## Problem statement
Copy each line below that contains "moved".

## Given data

---

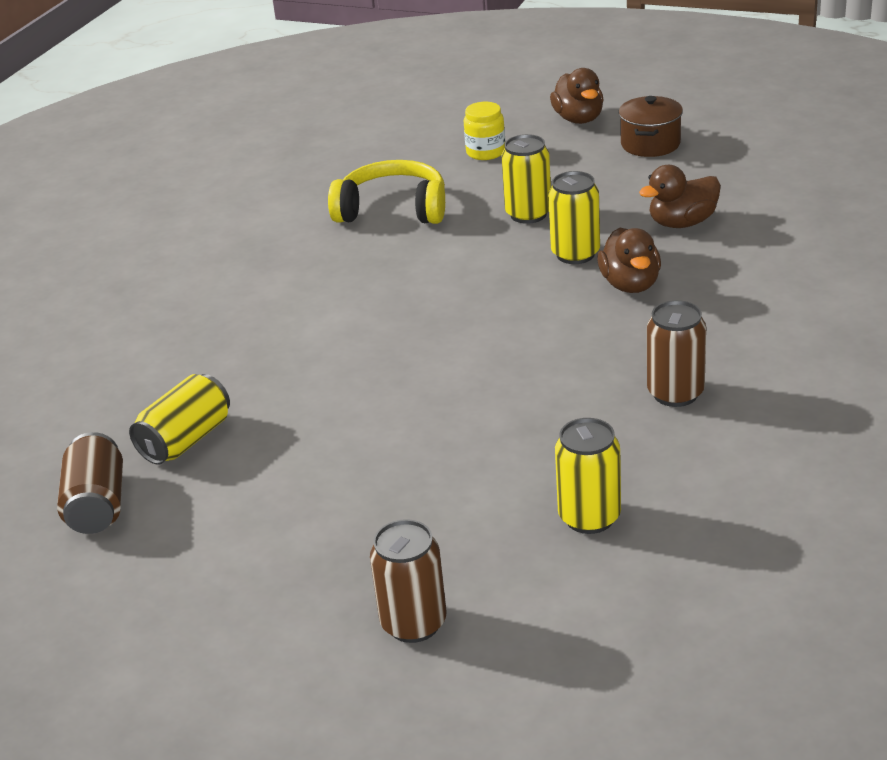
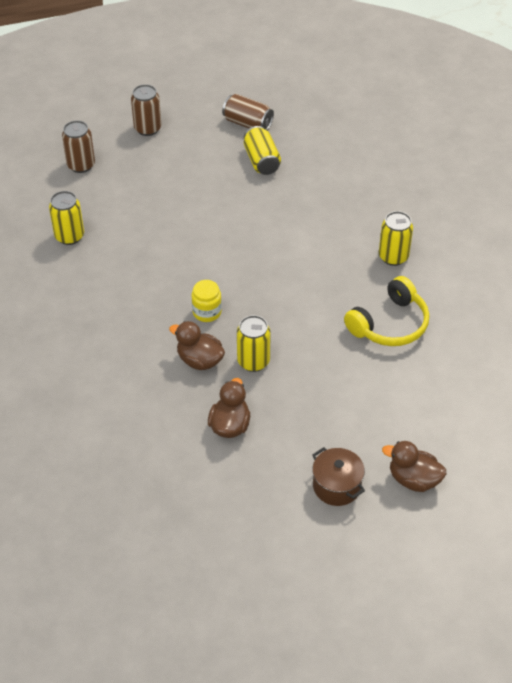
camera: 125 degrees right, 15 degrees up
yellow jar [464,102,505,160] -> yellow jar moved to [191,280,222,322]
yellow can [501,134,551,224] -> yellow can moved to [379,211,413,266]
brown can [647,300,706,407] -> brown can moved to [131,84,161,136]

---

## Response for this exercise
yellow jar [464,102,505,160] -> yellow jar moved to [191,280,222,322]
yellow can [501,134,551,224] -> yellow can moved to [379,211,413,266]
brown can [647,300,706,407] -> brown can moved to [131,84,161,136]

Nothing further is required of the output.